↓↓↓

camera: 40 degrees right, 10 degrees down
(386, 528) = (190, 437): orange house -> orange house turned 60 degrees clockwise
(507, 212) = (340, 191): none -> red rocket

↑↑↑

**Instructions to follow**
Of the lines above, count those containing the word "degrees", and give the number by itself.

**Problem solution**
2